◆ Your goal: When you set down the entries, keep every word exactly as it is but drop the pictures.

◆ Extracted material:
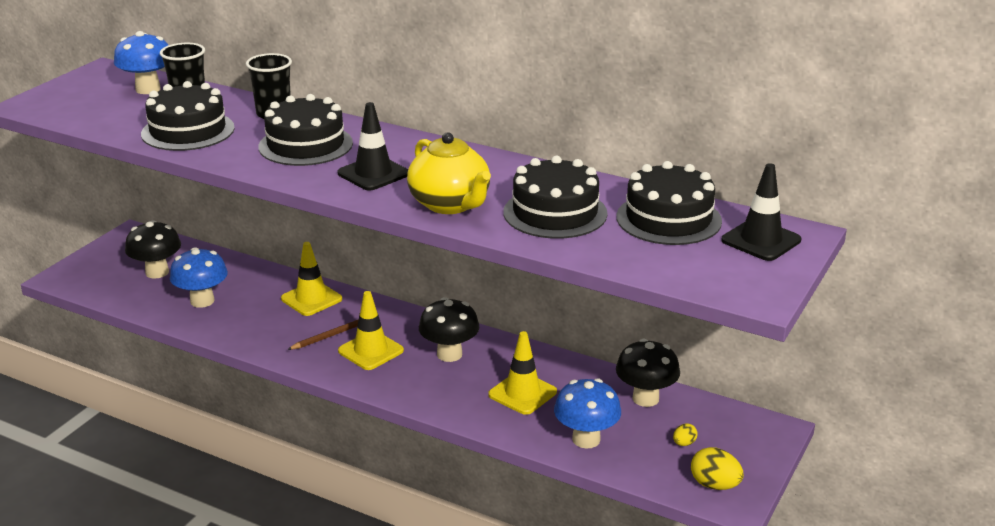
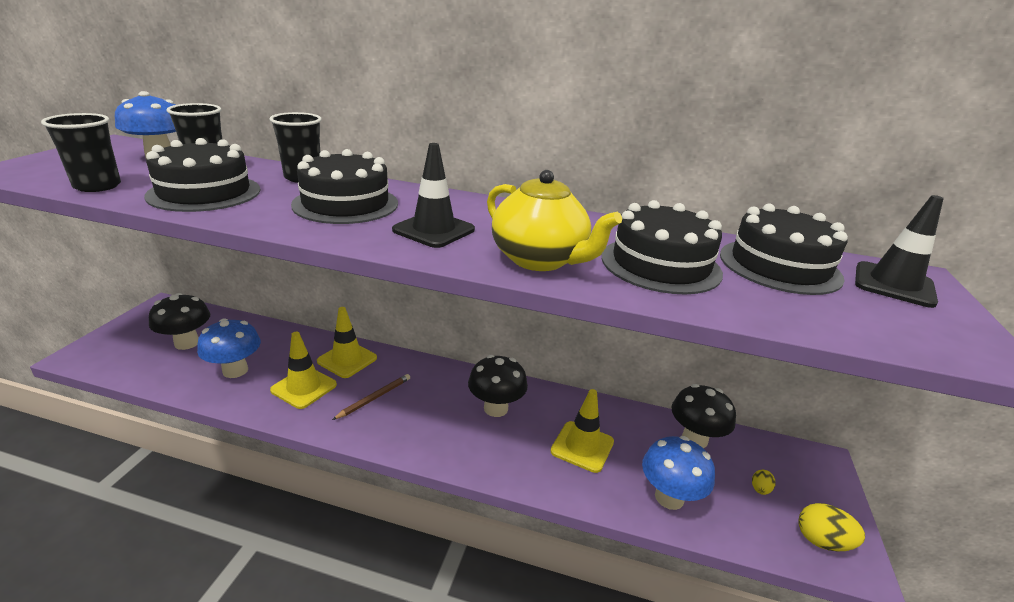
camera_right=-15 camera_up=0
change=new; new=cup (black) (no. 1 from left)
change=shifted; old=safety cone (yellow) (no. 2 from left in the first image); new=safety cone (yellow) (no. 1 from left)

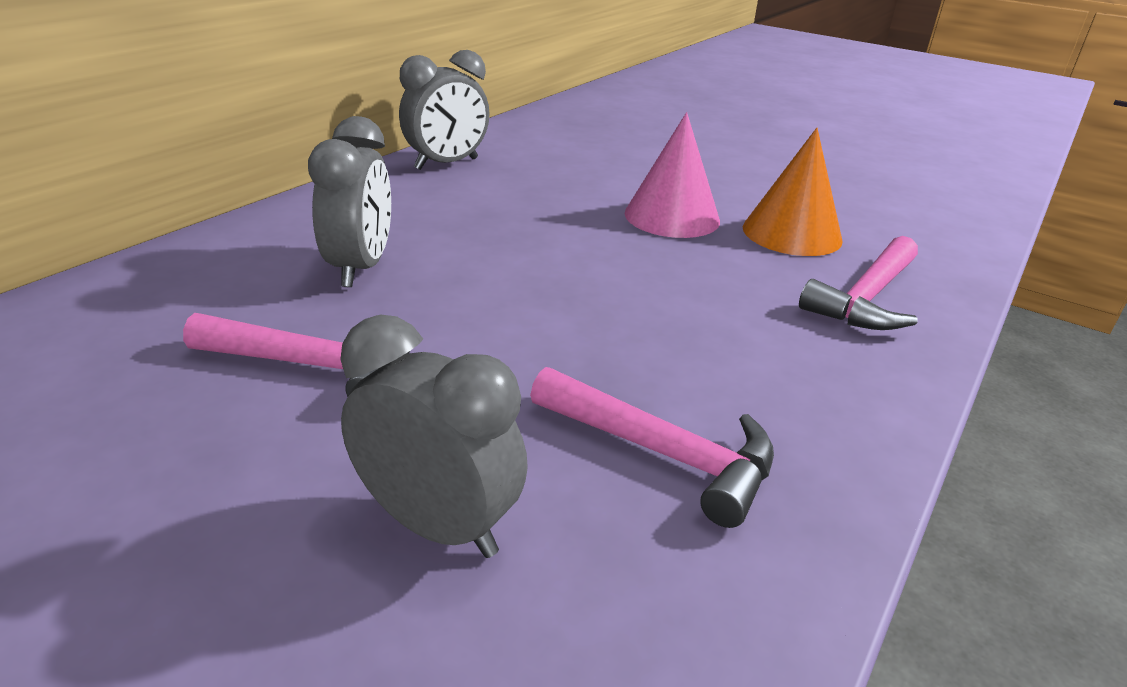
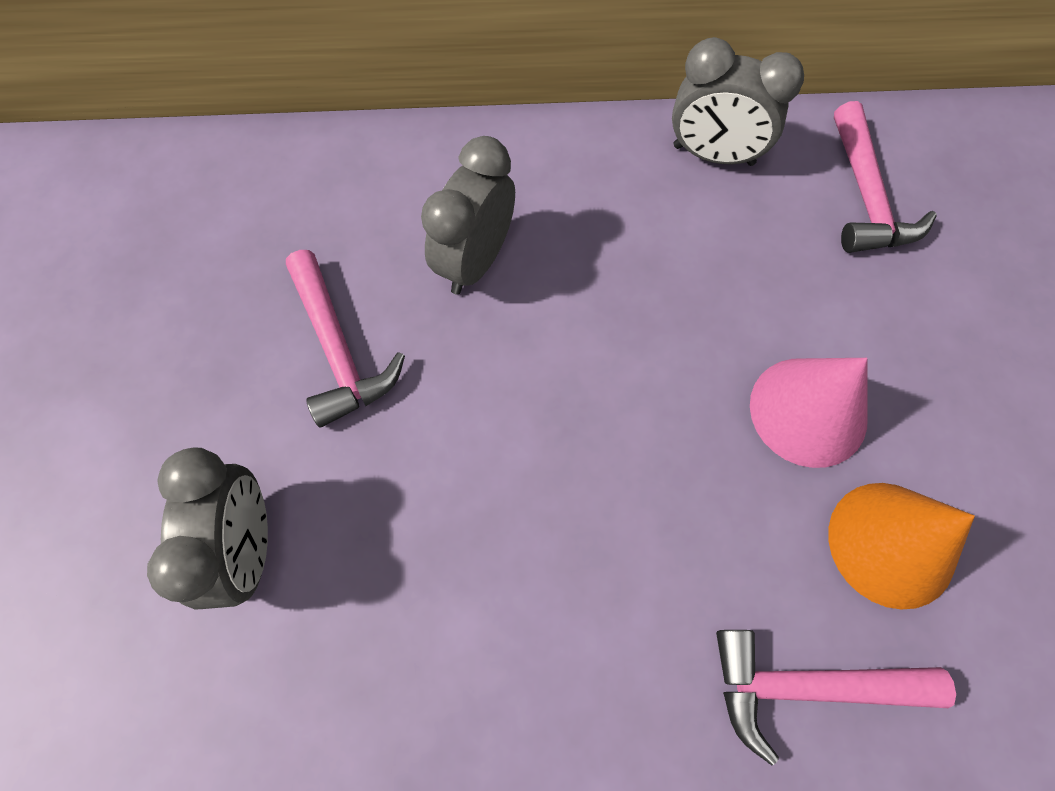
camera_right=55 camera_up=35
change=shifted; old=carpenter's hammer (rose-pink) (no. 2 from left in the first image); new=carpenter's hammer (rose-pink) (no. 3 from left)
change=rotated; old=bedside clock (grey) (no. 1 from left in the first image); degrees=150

◆ Response to the task:
camera_right=-15 camera_up=0
change=new; new=cup (black) (no. 1 from left)
change=shifted; old=safety cone (yellow) (no. 2 from left in the first image); new=safety cone (yellow) (no. 1 from left)

camera_right=55 camera_up=35
change=shifted; old=carpenter's hammer (rose-pink) (no. 2 from left in the first image); new=carpenter's hammer (rose-pink) (no. 3 from left)
change=rotated; old=bedside clock (grey) (no. 1 from left in the first image); degrees=150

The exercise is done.